Since only part of the material below is wanted, output exactly the lines from the one with "pink star: moved 2 px right, 2 px down" up to and including the one with "pink hexagon: moved 16 px up".

Start of Block

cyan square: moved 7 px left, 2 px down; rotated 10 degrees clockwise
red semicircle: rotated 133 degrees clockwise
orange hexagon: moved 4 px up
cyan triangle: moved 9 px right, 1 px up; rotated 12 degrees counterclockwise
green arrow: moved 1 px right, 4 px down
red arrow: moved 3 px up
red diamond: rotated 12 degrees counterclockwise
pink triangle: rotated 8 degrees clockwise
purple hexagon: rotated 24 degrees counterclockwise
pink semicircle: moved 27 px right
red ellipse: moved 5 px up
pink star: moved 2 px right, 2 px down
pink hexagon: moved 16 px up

End of Block
Start of Block

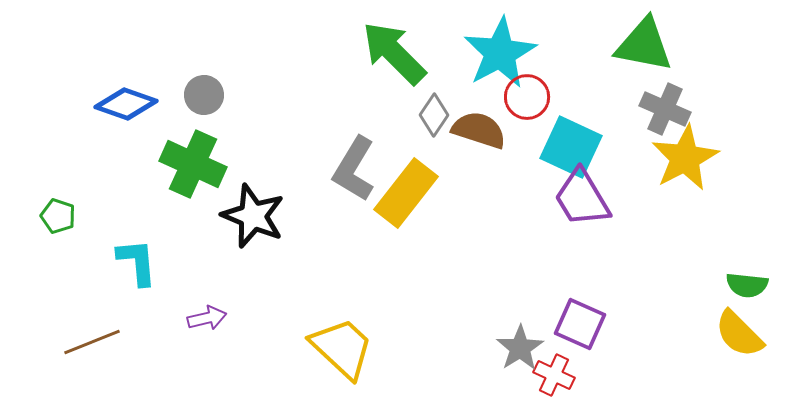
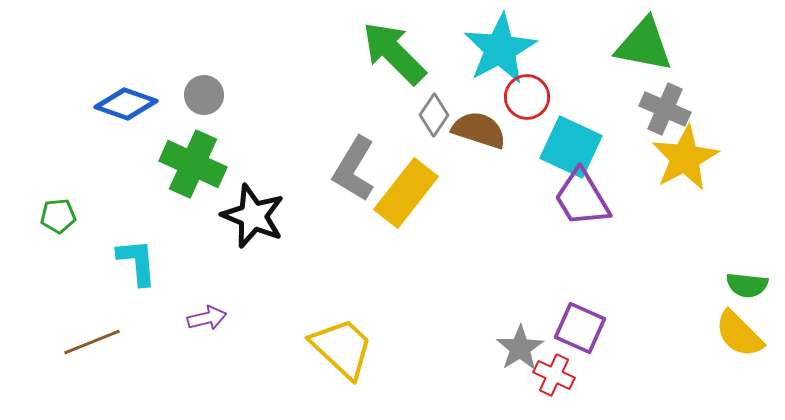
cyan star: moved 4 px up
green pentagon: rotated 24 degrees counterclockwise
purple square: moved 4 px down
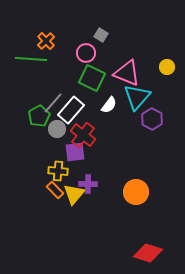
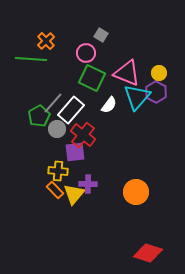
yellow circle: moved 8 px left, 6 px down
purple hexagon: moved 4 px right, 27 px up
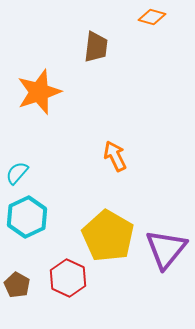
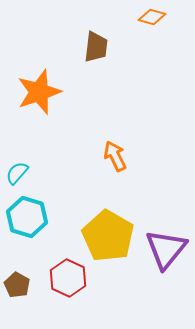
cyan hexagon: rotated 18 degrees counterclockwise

End of Block

**ANSWER TO THIS PROBLEM:**
pink star: moved 2 px right, 2 px down
pink hexagon: moved 16 px up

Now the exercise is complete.